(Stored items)

▼

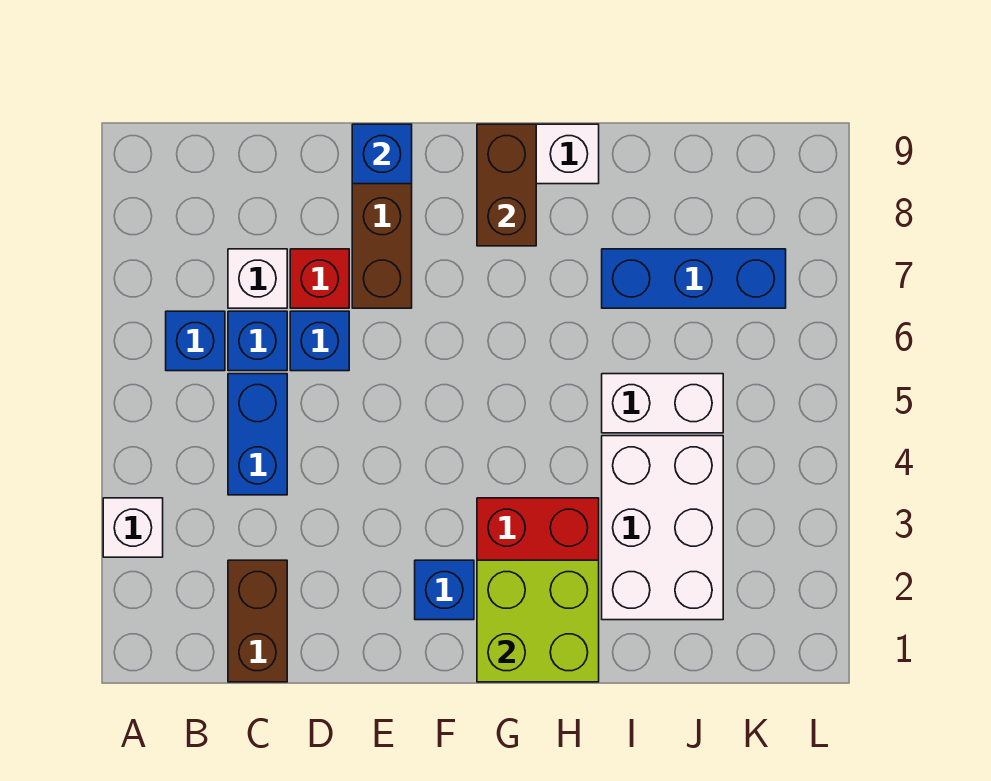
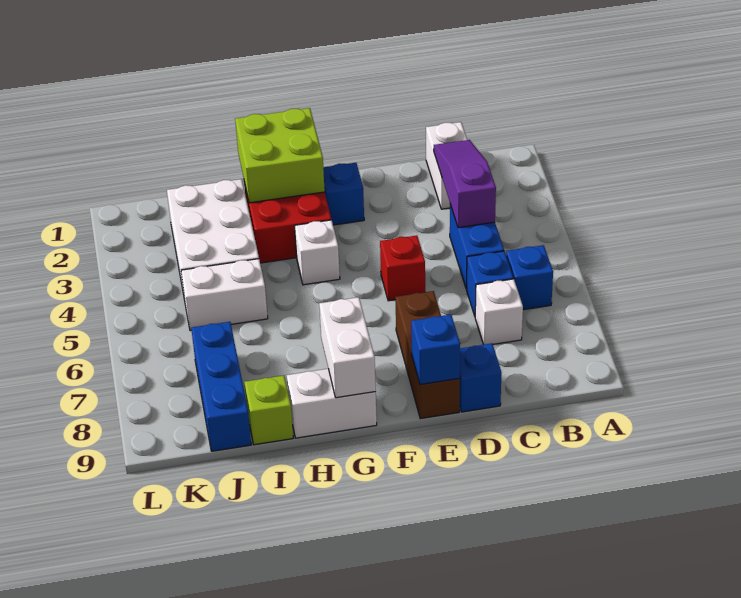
white brick A3 level 1 -> white brick G4 level 1
brown brick C1:C2 level 1 -> white brick C1:C2 level 1
none -> purple slope C2:C4 level 2 top 4
blue brick D6 level 1 -> blue brick D9 level 1
red brick D7 level 1 -> red brick E5 level 1
brown brick G8:G9 level 2 -> white brick G8:G9 level 2
blue brick I7:K7 level 1 -> blue brick J7:J9 level 1
none -> lime brick I9 level 1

▲

__How to complete this task__.
What you output must match the data exactly, apart from the pictures, which are left out.

__Response area__.
white brick A3 level 1 -> white brick G4 level 1
brown brick C1:C2 level 1 -> white brick C1:C2 level 1
none -> purple slope C2:C4 level 2 top 4
blue brick D6 level 1 -> blue brick D9 level 1
red brick D7 level 1 -> red brick E5 level 1
brown brick G8:G9 level 2 -> white brick G8:G9 level 2
blue brick I7:K7 level 1 -> blue brick J7:J9 level 1
none -> lime brick I9 level 1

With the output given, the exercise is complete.